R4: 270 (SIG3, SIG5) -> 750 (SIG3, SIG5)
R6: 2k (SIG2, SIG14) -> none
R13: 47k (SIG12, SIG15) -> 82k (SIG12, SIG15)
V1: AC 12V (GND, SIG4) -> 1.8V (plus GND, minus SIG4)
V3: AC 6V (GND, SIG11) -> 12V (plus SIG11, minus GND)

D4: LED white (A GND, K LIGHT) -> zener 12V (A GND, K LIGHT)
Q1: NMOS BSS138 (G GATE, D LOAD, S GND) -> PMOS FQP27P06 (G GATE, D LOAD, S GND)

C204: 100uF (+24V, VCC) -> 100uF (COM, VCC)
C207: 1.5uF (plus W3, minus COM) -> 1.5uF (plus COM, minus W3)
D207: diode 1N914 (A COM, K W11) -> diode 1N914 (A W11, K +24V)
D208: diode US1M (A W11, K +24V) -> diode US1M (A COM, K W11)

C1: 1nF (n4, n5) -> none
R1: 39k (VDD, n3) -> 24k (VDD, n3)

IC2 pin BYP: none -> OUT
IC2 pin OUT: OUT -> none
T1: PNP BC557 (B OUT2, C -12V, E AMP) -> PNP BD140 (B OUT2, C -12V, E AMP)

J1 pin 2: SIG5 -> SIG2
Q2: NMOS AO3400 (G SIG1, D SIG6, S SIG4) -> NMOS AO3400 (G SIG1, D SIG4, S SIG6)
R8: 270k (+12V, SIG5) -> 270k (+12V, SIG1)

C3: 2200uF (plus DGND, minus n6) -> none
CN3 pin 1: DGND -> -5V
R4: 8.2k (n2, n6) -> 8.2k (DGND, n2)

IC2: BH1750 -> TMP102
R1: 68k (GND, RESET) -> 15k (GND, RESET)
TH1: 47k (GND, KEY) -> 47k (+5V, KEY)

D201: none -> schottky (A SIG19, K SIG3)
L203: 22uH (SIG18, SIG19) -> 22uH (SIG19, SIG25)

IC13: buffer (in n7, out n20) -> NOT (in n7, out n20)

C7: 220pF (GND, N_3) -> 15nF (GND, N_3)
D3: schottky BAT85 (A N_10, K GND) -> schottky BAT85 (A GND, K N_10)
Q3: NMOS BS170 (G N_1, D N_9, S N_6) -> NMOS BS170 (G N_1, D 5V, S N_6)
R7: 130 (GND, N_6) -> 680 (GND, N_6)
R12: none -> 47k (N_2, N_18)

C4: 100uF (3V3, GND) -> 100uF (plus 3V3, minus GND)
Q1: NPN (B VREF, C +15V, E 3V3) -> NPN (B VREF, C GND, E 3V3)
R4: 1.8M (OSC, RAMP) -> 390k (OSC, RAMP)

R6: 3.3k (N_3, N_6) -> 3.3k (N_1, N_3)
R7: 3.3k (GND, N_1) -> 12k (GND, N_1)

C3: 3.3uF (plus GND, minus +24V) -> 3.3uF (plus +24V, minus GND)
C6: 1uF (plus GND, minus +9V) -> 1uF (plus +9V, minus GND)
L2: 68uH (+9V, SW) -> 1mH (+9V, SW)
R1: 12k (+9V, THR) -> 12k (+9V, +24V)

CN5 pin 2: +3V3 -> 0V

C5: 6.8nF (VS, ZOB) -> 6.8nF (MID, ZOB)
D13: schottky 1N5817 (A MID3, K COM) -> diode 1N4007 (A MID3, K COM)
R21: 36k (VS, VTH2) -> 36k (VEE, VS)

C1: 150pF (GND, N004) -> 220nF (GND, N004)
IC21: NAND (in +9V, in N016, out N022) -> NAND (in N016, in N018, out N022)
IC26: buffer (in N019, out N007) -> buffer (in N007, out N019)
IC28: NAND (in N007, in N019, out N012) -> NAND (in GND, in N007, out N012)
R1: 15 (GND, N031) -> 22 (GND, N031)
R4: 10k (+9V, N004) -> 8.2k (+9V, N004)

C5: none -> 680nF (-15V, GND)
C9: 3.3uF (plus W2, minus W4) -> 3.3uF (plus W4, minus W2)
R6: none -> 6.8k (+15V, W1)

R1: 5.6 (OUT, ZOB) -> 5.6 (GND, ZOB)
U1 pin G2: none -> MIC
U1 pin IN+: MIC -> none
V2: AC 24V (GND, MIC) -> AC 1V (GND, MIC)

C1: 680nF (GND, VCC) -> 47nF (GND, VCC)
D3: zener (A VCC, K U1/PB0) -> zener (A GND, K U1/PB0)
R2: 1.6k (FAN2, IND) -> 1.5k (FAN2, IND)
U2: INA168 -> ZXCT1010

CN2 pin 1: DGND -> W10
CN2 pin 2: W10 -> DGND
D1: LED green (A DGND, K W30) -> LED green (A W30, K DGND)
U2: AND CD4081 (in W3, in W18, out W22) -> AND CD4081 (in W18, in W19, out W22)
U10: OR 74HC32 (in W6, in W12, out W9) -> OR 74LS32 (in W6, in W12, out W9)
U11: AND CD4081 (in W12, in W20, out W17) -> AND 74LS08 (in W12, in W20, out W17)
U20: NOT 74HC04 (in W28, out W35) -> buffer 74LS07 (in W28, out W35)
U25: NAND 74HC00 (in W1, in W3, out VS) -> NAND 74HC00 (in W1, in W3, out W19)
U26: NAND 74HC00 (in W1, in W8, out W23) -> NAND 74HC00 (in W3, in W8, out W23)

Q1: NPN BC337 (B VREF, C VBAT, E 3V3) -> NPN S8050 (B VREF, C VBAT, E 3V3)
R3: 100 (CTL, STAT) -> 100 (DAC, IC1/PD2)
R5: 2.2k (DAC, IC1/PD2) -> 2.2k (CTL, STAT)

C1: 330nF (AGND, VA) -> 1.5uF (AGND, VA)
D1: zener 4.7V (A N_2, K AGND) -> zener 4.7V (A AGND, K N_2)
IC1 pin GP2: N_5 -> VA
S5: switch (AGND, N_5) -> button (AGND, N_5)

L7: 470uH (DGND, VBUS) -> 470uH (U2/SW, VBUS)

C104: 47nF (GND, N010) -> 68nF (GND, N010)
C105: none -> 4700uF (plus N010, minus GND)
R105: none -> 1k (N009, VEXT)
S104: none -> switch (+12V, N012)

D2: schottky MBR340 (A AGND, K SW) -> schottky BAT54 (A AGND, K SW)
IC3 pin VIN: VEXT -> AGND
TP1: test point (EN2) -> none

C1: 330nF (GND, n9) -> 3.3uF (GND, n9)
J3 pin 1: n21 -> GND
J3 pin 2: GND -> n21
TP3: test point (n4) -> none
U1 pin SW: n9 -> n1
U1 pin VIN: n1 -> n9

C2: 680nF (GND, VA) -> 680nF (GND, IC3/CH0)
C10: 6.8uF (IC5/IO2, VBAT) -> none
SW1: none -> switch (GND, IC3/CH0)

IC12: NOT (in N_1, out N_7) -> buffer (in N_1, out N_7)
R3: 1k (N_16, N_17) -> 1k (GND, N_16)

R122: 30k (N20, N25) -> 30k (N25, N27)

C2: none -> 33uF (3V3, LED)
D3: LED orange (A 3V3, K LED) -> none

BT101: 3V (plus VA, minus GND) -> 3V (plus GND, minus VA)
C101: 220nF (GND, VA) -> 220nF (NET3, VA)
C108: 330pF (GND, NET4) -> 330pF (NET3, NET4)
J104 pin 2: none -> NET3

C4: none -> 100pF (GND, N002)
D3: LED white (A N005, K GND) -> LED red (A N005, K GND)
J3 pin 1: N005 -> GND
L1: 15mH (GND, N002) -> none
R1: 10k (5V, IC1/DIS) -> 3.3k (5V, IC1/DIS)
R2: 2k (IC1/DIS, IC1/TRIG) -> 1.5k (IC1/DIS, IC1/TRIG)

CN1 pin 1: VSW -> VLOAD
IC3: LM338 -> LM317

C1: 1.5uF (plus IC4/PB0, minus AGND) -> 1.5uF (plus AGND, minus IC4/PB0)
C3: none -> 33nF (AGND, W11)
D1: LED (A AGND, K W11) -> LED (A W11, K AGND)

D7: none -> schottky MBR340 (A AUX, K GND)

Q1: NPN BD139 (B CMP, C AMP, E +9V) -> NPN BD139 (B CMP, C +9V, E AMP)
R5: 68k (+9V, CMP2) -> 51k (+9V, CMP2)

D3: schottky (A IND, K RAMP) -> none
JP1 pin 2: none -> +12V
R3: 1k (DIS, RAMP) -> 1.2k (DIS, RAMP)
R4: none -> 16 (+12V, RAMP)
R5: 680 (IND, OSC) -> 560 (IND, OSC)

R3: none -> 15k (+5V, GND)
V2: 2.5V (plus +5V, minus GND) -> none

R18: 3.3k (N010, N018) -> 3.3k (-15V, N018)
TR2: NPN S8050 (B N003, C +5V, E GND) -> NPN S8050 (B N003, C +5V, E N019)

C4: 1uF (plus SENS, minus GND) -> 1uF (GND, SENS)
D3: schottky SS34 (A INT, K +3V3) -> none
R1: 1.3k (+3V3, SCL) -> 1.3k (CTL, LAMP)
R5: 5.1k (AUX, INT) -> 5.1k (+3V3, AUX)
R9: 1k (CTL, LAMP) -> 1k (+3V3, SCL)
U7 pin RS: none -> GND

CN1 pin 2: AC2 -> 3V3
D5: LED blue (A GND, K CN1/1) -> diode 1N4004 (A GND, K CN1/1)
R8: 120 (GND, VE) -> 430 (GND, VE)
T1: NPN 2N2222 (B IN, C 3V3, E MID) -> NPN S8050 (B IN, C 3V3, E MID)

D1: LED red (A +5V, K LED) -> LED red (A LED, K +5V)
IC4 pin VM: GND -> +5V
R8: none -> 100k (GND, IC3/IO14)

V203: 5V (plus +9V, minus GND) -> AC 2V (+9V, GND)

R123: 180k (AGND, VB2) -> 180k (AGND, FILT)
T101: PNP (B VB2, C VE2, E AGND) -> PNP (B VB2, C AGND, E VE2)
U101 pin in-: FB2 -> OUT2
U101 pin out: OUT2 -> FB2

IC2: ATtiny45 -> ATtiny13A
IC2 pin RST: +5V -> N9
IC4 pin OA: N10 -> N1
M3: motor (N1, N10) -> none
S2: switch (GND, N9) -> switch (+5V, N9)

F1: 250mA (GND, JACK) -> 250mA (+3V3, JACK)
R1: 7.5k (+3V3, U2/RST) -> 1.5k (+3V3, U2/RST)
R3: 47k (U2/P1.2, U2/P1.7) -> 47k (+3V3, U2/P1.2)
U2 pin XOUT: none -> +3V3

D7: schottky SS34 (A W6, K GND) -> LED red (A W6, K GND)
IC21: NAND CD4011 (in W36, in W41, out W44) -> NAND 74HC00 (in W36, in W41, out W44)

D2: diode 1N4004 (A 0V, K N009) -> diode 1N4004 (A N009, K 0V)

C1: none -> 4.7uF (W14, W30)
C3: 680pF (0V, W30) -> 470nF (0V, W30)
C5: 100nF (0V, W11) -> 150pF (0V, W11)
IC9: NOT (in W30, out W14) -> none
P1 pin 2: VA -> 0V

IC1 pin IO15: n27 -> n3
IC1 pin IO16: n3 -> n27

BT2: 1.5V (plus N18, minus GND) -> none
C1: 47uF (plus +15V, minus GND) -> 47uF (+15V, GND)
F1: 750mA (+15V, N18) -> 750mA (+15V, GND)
========================================
> WHAT YOU NEED TO DO
Copy out the lines above with "white" in them.

> RESULT
D4: LED white (A GND, K LIGHT) -> zener 12V (A GND, K LIGHT)
D3: LED white (A N005, K GND) -> LED red (A N005, K GND)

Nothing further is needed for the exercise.